== Task objective ==
The answer must consist of each line of the records below that contains the string "counterclockwise".

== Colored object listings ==

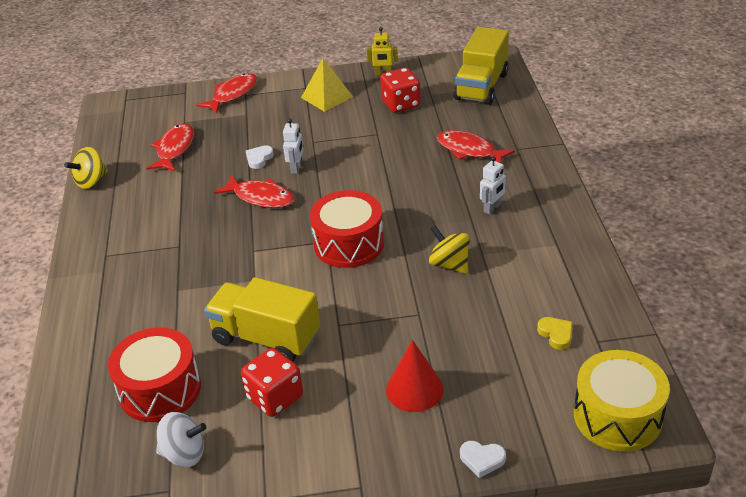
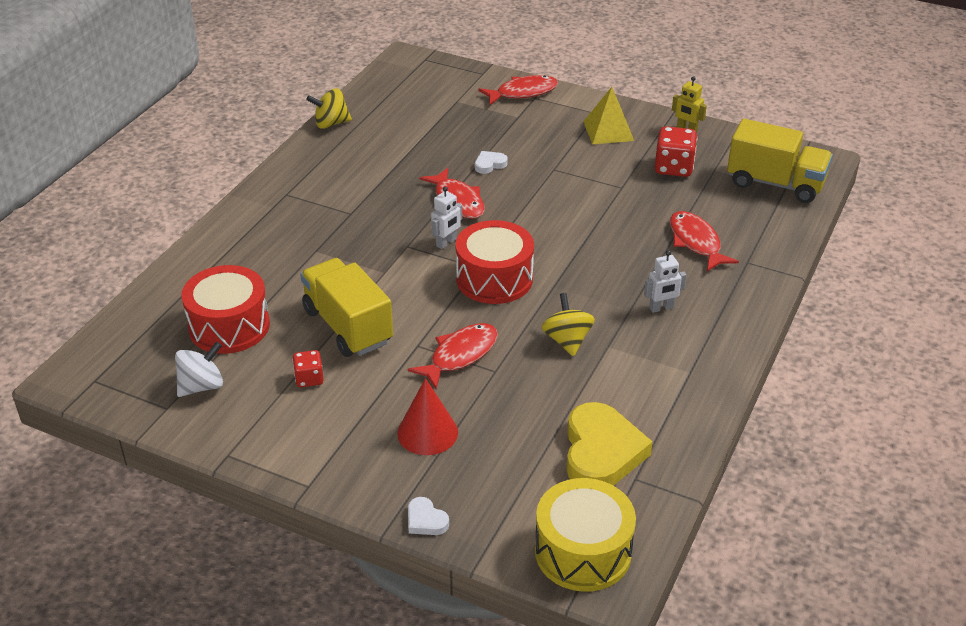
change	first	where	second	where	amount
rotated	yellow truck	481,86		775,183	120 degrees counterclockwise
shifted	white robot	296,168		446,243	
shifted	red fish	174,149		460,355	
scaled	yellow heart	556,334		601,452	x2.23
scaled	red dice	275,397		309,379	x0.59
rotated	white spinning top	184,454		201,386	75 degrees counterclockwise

== Result below ==
rotated	yellow truck	481,86		775,183	120 degrees counterclockwise
rotated	white spinning top	184,454		201,386	75 degrees counterclockwise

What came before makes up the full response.